*Task requirements*: The records must be retyped exactly, with no pictures included.

# # # # #

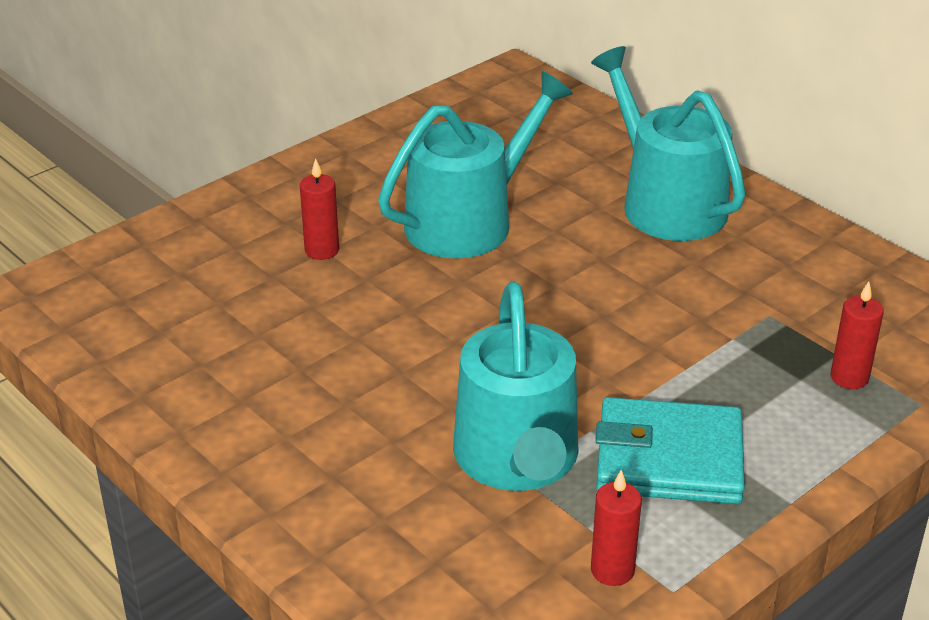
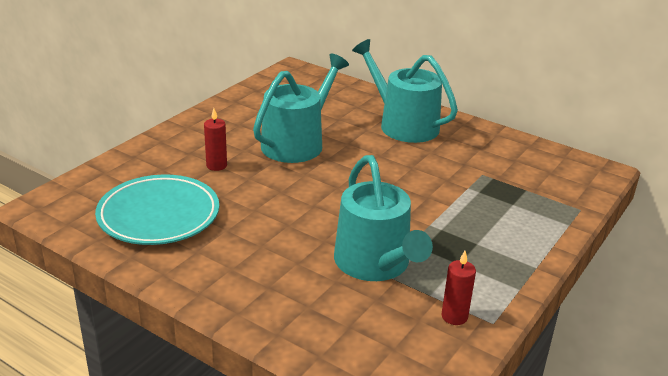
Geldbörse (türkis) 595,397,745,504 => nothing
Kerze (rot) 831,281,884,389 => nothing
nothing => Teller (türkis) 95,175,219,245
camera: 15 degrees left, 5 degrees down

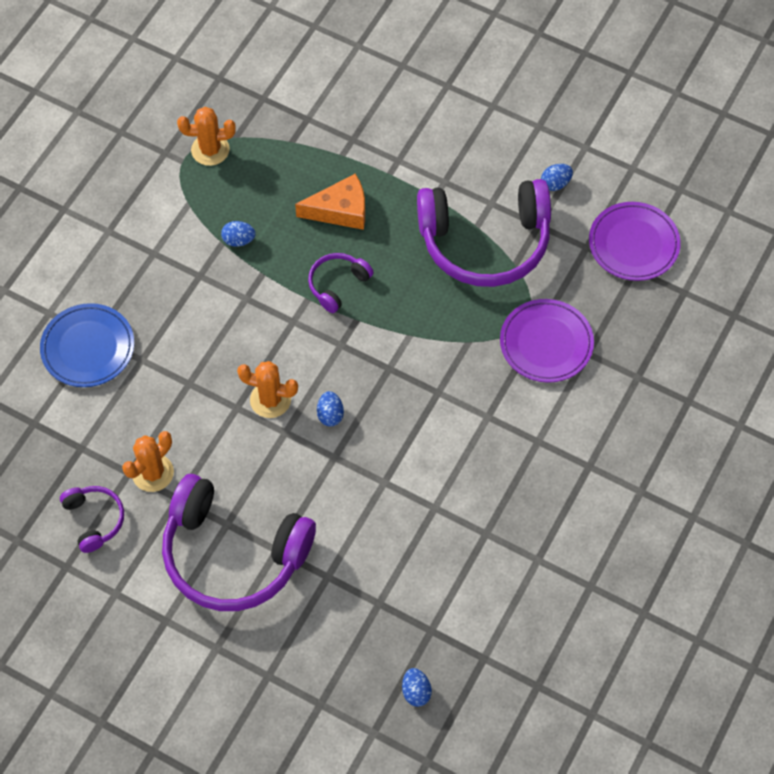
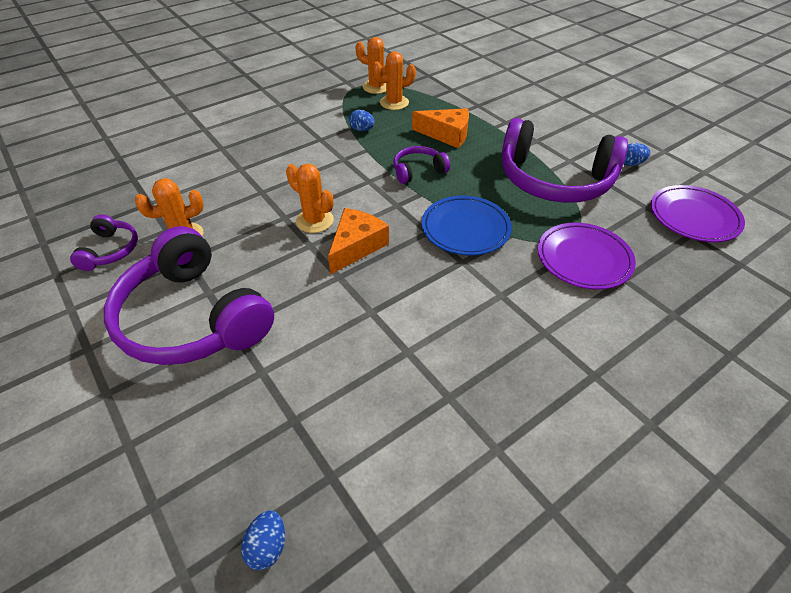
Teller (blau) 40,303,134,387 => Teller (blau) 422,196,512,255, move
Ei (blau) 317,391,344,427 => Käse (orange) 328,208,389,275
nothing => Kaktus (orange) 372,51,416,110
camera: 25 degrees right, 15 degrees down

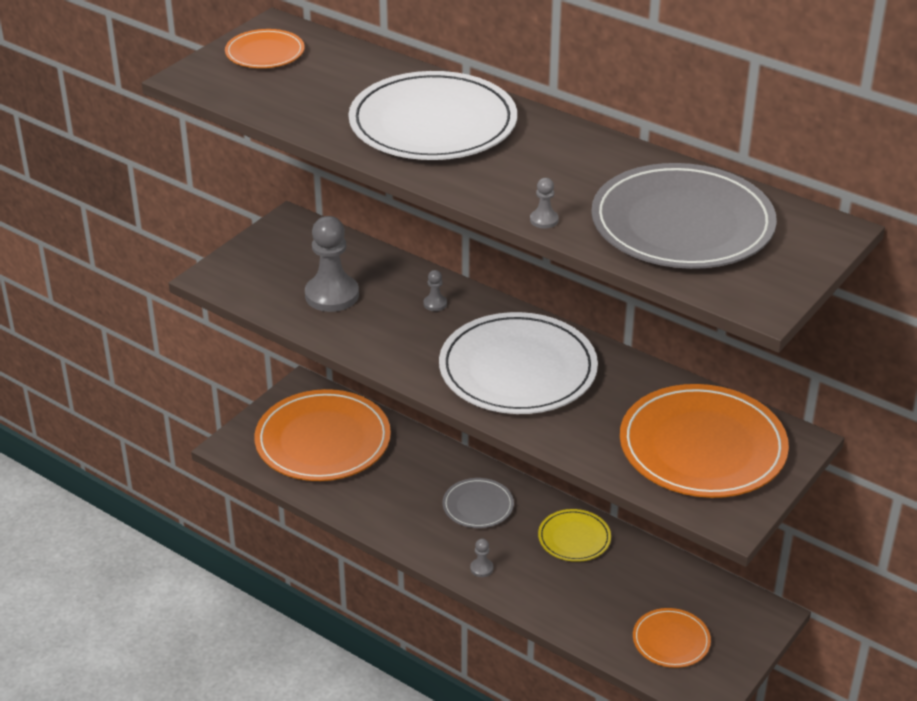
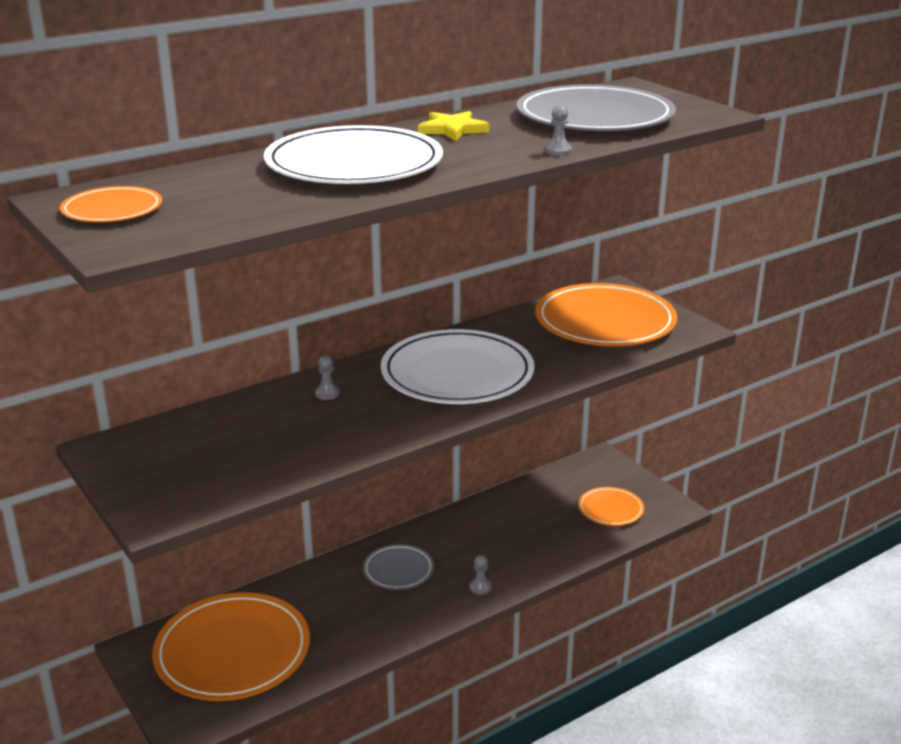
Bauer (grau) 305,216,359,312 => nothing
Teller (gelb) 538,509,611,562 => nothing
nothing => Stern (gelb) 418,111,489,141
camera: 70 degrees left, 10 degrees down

# # # # #

*Answer for this exercise*:
Geldbörse (türkis) 595,397,745,504 => nothing
Kerze (rot) 831,281,884,389 => nothing
nothing => Teller (türkis) 95,175,219,245
camera: 15 degrees left, 5 degrees down

Teller (blau) 40,303,134,387 => Teller (blau) 422,196,512,255, move
Ei (blau) 317,391,344,427 => Käse (orange) 328,208,389,275
nothing => Kaktus (orange) 372,51,416,110
camera: 25 degrees right, 15 degrees down

Bauer (grau) 305,216,359,312 => nothing
Teller (gelb) 538,509,611,562 => nothing
nothing => Stern (gelb) 418,111,489,141
camera: 70 degrees left, 10 degrees down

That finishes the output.